| Records for the task |
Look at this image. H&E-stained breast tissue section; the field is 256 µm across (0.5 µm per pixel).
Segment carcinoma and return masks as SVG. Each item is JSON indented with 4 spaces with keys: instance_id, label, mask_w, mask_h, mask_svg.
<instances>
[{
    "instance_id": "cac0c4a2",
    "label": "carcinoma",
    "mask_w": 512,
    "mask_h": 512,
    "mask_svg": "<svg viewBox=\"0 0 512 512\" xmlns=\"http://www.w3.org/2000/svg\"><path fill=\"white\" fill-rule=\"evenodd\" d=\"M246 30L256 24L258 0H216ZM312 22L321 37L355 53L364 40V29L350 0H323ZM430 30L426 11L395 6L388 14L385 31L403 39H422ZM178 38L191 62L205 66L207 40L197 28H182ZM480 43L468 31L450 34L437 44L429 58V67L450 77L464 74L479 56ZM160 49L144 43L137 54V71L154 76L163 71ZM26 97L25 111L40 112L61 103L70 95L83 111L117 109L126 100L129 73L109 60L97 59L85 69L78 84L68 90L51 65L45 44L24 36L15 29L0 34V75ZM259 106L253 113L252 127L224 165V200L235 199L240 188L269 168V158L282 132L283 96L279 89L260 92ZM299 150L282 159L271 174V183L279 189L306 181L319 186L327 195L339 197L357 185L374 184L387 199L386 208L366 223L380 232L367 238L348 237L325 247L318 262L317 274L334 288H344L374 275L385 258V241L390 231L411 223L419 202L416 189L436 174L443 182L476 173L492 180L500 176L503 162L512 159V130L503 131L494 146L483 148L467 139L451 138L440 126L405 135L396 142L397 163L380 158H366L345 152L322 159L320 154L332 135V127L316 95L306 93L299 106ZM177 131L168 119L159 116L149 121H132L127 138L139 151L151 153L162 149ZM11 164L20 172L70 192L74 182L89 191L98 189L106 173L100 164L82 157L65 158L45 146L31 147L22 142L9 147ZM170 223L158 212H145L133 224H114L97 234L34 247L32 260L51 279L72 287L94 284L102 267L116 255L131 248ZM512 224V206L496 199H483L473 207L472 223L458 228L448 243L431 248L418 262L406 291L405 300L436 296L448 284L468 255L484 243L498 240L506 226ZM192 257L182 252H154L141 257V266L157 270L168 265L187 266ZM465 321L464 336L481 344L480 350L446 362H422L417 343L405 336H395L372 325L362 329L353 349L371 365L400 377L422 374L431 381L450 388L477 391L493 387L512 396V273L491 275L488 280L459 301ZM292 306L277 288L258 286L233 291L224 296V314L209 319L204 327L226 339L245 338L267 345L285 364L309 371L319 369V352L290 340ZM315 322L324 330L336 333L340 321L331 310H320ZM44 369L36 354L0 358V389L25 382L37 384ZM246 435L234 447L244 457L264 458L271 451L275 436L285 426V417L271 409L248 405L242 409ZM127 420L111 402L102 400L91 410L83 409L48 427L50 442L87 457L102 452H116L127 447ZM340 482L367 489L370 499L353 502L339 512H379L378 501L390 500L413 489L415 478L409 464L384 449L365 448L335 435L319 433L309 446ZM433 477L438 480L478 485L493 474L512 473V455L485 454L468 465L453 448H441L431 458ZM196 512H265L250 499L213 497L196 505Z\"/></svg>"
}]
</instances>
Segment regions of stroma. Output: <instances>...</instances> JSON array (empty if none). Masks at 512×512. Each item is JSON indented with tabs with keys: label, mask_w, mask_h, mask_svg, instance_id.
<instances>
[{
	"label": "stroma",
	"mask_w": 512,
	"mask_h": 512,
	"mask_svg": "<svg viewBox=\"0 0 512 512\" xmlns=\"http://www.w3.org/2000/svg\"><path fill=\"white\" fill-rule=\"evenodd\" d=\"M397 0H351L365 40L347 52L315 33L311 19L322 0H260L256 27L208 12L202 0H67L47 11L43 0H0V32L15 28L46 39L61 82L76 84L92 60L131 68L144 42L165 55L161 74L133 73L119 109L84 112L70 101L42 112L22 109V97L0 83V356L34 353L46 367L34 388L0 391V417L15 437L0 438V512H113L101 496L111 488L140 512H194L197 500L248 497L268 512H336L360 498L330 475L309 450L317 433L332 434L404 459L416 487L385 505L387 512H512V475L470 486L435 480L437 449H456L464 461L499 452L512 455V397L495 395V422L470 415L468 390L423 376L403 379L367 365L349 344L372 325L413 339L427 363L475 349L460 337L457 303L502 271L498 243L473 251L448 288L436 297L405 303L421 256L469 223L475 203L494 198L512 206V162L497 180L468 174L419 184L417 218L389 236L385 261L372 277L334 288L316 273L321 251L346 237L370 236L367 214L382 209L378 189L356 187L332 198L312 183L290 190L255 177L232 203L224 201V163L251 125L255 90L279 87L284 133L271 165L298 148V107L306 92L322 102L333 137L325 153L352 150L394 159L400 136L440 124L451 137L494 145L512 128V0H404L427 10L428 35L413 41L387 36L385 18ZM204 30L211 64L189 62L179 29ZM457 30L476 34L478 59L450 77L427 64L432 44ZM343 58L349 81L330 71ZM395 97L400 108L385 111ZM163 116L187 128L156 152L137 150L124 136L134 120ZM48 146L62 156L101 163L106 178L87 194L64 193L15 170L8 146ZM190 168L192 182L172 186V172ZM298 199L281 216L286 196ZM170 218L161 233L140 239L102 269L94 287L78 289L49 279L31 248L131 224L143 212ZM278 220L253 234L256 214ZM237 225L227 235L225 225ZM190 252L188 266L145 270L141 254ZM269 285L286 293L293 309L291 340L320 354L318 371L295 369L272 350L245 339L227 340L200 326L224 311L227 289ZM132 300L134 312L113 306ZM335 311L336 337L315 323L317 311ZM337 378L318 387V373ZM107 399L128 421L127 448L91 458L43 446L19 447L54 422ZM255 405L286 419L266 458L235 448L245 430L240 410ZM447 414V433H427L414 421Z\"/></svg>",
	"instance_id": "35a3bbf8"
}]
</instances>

| The request |
From the listing above, pick out each line where the word "keys" appears.

| Solution to the exercise |
Segment carcinoma and return masks as SVG. Each item is JSON indented with 4 spaces with keys: instance_id, label, mask_w, mask_h, mask_svg.
Segment regions of stroma. Output: <instances>...</instances> JSON array (empty if none). Masks at 512×512. Each item is JSON indented with tabs with keys: label, mask_w, mask_h, mask_svg, instance_id.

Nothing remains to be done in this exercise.